#### Source records
== == ==
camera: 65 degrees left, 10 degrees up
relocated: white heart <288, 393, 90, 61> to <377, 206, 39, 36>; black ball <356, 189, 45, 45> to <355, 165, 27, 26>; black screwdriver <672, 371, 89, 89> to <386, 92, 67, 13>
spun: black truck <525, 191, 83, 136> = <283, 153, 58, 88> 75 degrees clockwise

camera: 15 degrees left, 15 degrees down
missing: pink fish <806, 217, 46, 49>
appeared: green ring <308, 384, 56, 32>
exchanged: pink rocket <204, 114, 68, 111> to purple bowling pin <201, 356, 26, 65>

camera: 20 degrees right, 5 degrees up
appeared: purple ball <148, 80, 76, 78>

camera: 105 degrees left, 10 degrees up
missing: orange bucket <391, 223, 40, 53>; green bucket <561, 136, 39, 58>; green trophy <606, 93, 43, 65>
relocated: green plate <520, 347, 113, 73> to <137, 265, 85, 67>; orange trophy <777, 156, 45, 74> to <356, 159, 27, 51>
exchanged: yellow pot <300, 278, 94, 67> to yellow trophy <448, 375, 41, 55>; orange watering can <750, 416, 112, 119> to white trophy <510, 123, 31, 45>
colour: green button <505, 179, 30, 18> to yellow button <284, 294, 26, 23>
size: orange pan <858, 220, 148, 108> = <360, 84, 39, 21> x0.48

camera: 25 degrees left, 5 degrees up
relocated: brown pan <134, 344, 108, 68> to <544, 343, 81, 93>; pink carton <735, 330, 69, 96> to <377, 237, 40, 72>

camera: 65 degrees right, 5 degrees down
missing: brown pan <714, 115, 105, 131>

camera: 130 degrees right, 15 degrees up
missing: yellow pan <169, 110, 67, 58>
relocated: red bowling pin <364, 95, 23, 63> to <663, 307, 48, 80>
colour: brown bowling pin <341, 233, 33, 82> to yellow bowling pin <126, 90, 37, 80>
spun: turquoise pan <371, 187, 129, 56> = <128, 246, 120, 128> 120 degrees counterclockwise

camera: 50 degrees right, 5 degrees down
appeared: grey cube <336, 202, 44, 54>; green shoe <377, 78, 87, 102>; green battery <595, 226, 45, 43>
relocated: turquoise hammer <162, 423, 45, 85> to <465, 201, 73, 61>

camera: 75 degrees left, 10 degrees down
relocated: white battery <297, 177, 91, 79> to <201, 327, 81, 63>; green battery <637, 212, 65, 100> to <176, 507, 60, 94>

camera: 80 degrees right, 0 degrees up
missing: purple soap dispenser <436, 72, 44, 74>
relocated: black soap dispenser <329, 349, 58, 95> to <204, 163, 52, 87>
== == ==
#### Work item
Take the lines from the start of the records through the line holding "relocated: white heart", both included, and please print them exactly, with nothing else.

#### Solved problem
camera: 65 degrees left, 10 degrees up
relocated: white heart <288, 393, 90, 61> to <377, 206, 39, 36>; black ball <356, 189, 45, 45> to <355, 165, 27, 26>; black screwdriver <672, 371, 89, 89> to <386, 92, 67, 13>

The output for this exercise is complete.